- What you need to do -
Output only the span of lines that begins at the line containing "R4: none -> 1k (GND, VO)" and ends at the last line of the data, both included, exactly as they appear.

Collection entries
::::
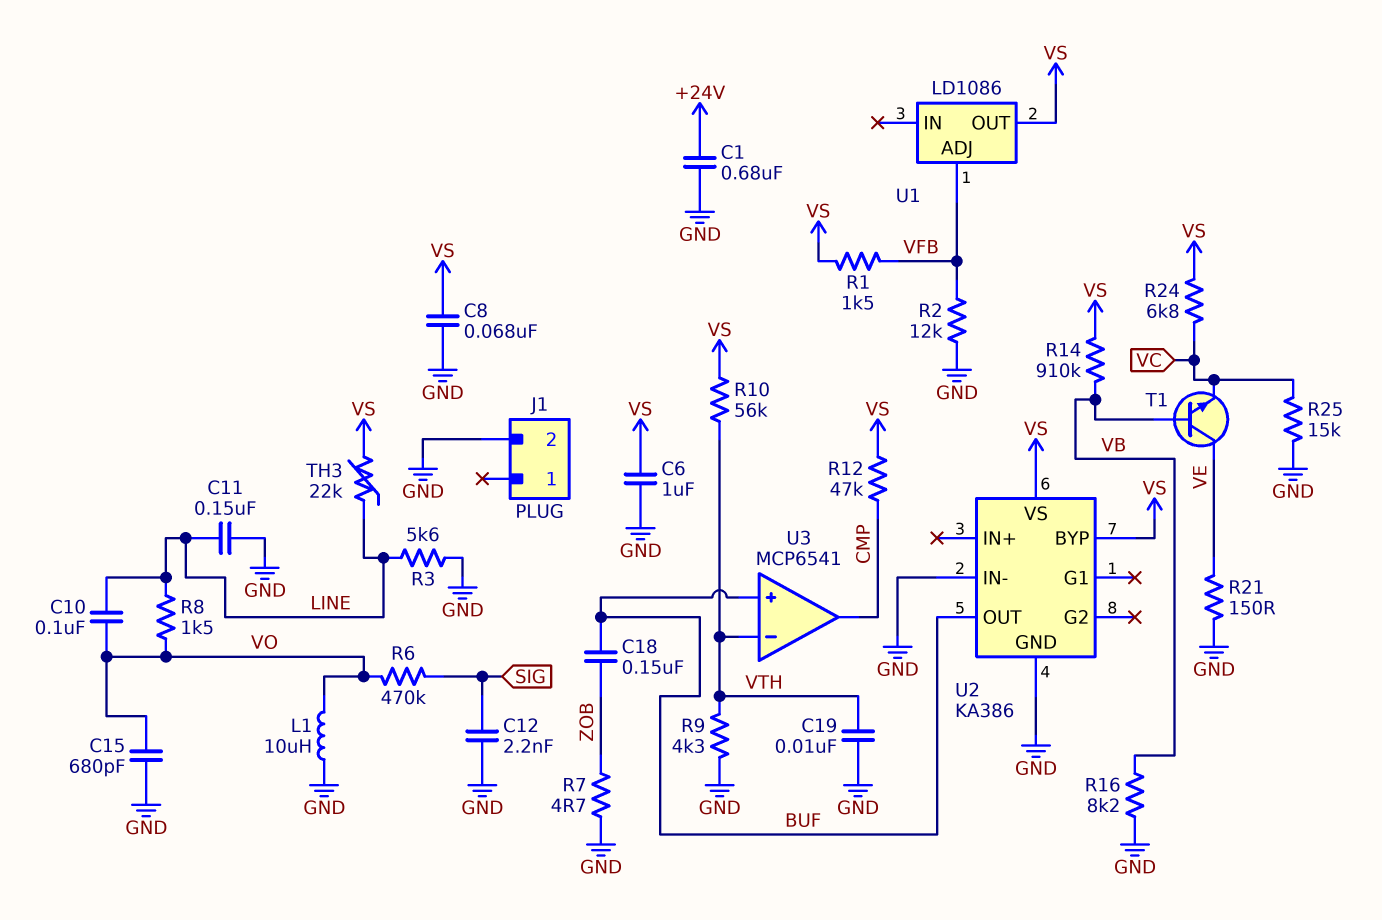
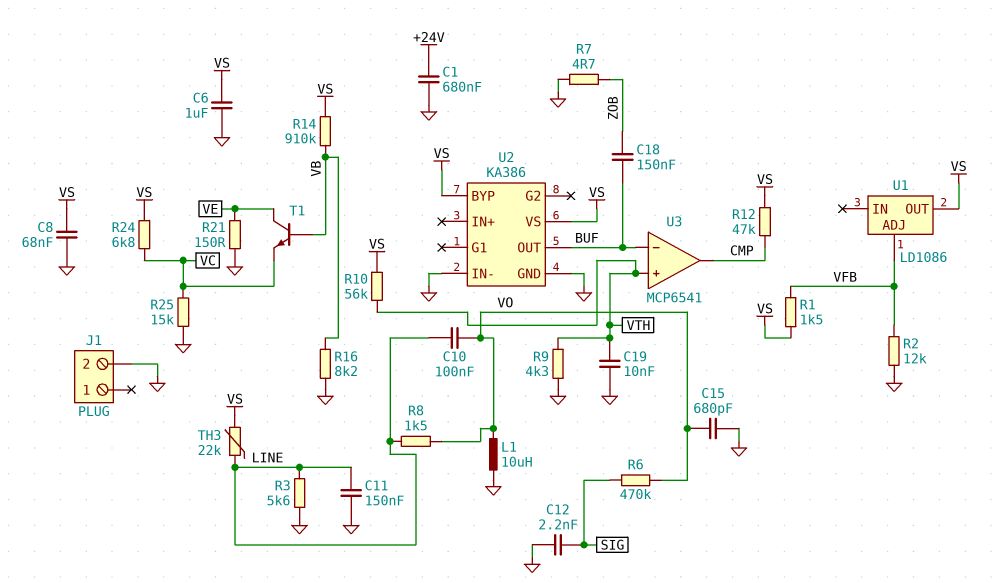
U3 pin in+: BUF -> VTH
U3 pin in-: VTH -> BUF

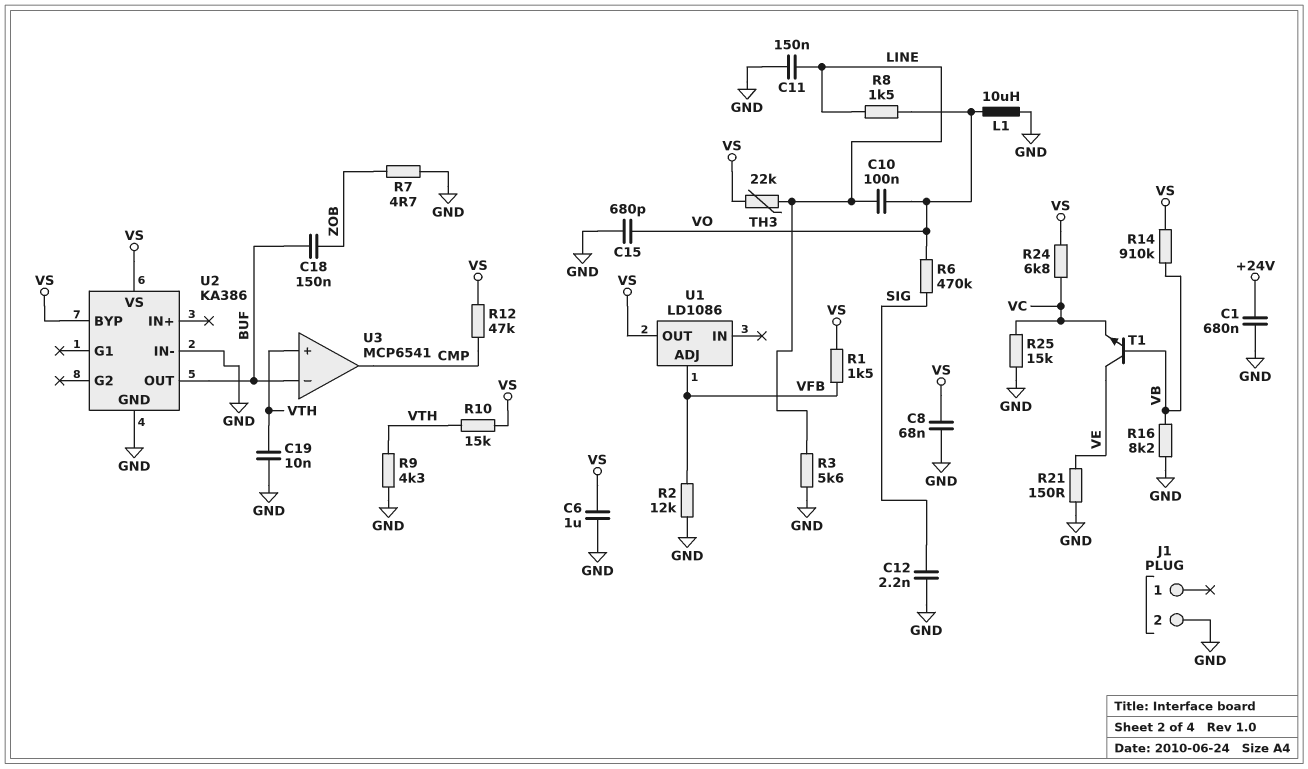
R10: 56k (VS, VTH) -> 15k (VS, VTH)

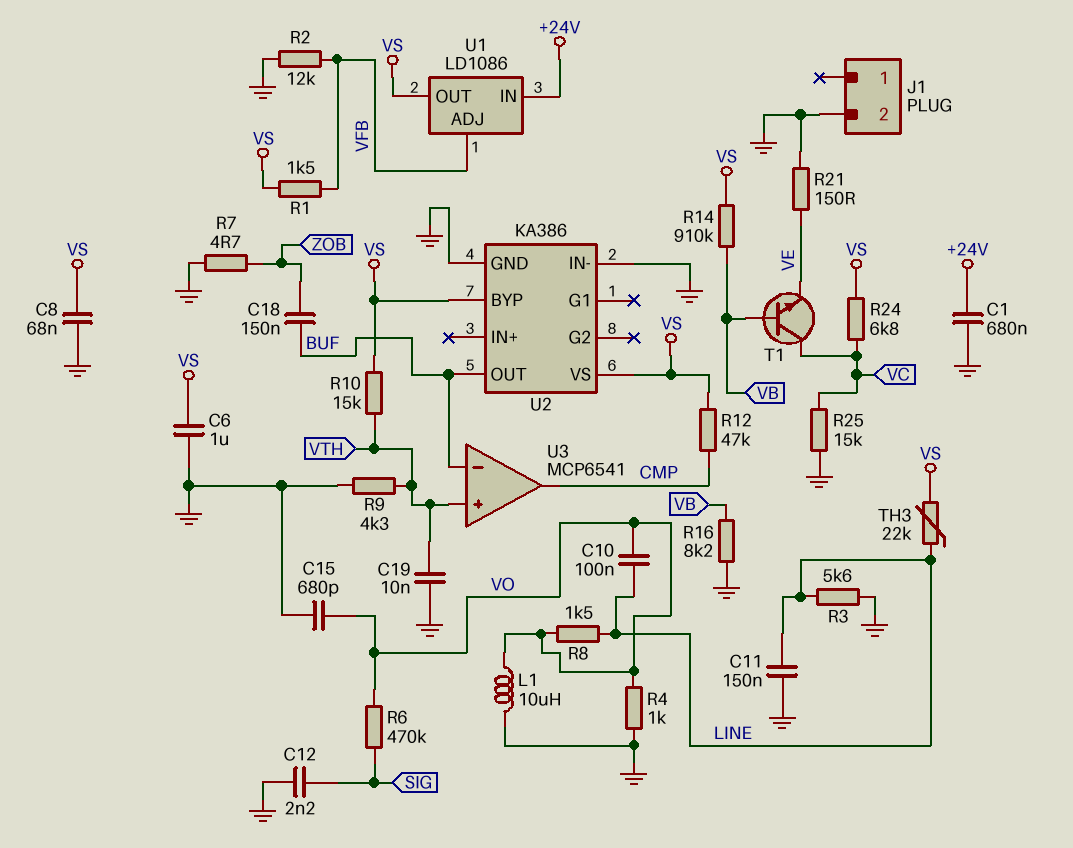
R4: none -> 1k (GND, VO)
T1: NPN (B VB, C VE, E VC) -> NPN (B VB, C VC, E VE)
U1 pin IN: none -> +24V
::::
- Worked solution -
R4: none -> 1k (GND, VO)
T1: NPN (B VB, C VE, E VC) -> NPN (B VB, C VC, E VE)
U1 pin IN: none -> +24V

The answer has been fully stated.